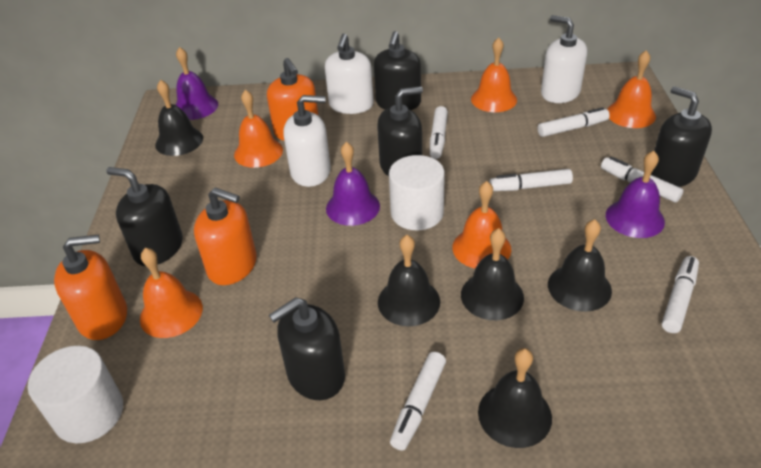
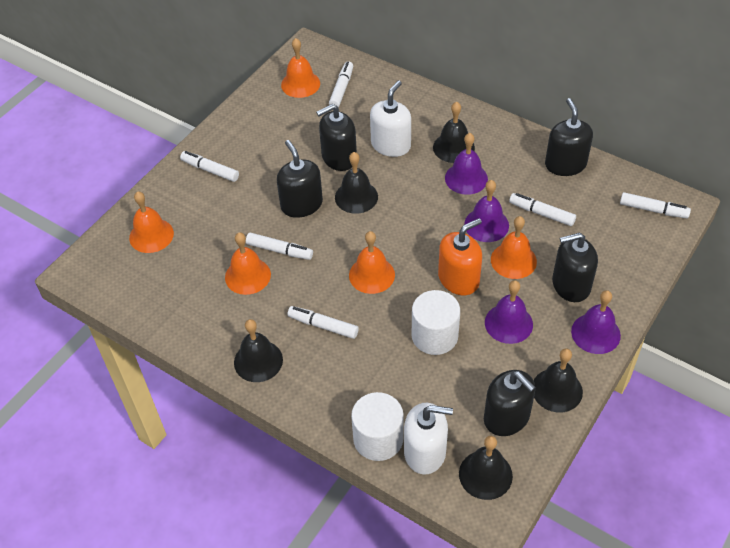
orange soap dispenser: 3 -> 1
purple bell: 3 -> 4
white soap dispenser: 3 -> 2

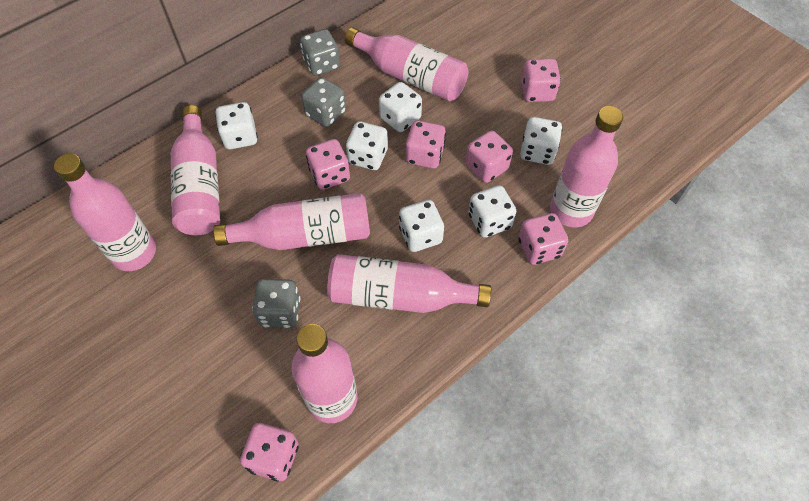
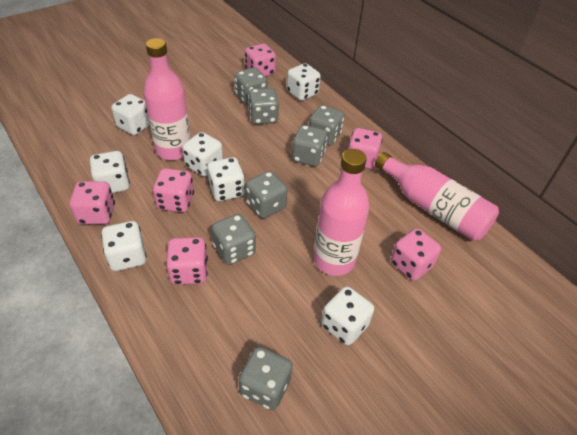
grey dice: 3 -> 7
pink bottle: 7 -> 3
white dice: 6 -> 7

■ Exercise prompt ■
Your answer must consist of the entries, unchanged, with no pictures in it.

■ Result for this exercise ■
orange soap dispenser: 3 -> 1
purple bell: 3 -> 4
white soap dispenser: 3 -> 2

grey dice: 3 -> 7
pink bottle: 7 -> 3
white dice: 6 -> 7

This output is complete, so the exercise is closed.